• Extracted entries

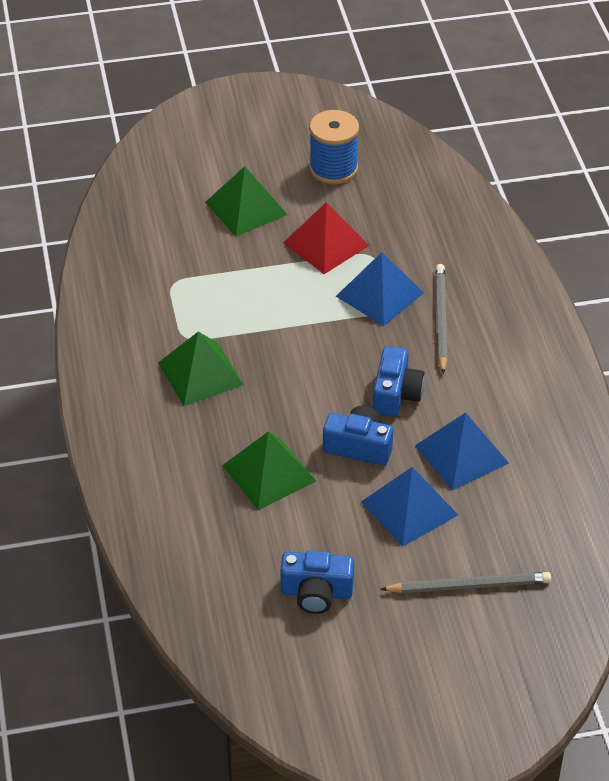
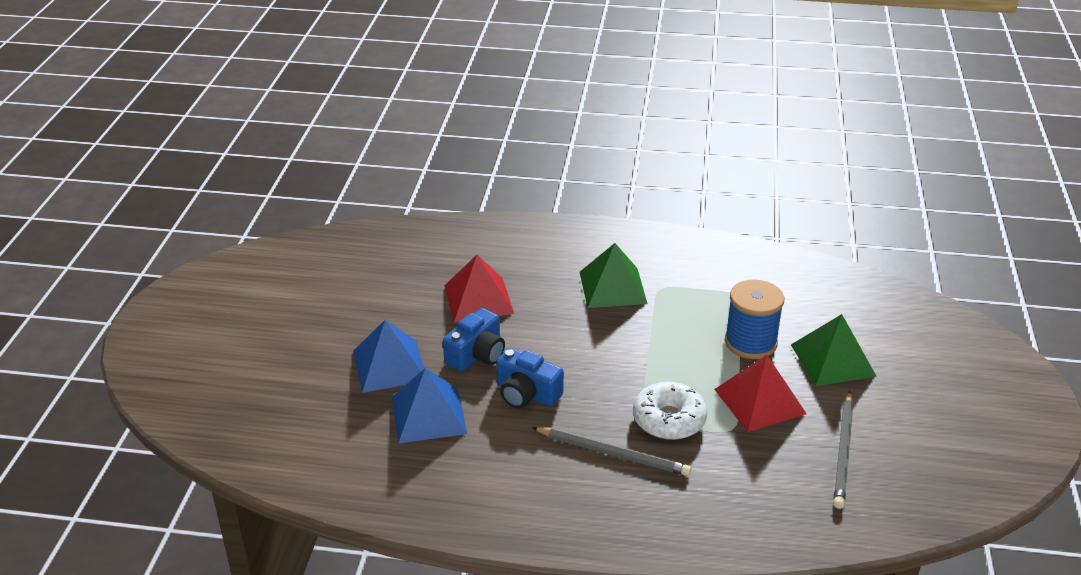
camera: 110 degrees right, 10 degrees down
green pyramid [222,432,316,510] -> red pyramid [444,255,514,322]
blue camera [280,550,354,614] -> none
blue spool [309,110,359,184] -> blue spool moved to [725,279,784,359]
blue pyramid [336,252,424,326] -> white donut [633,382,707,440]
grey pencil [380,572,551,593] -> grey pencil moved to [833,391,854,509]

• What to produce
Starting at the line that contains "blue spool [309,110,359,184]", print every line through the end of the listing, word for word. Leave out all the rest.

• Task output
blue spool [309,110,359,184] -> blue spool moved to [725,279,784,359]
blue pyramid [336,252,424,326] -> white donut [633,382,707,440]
grey pencil [380,572,551,593] -> grey pencil moved to [833,391,854,509]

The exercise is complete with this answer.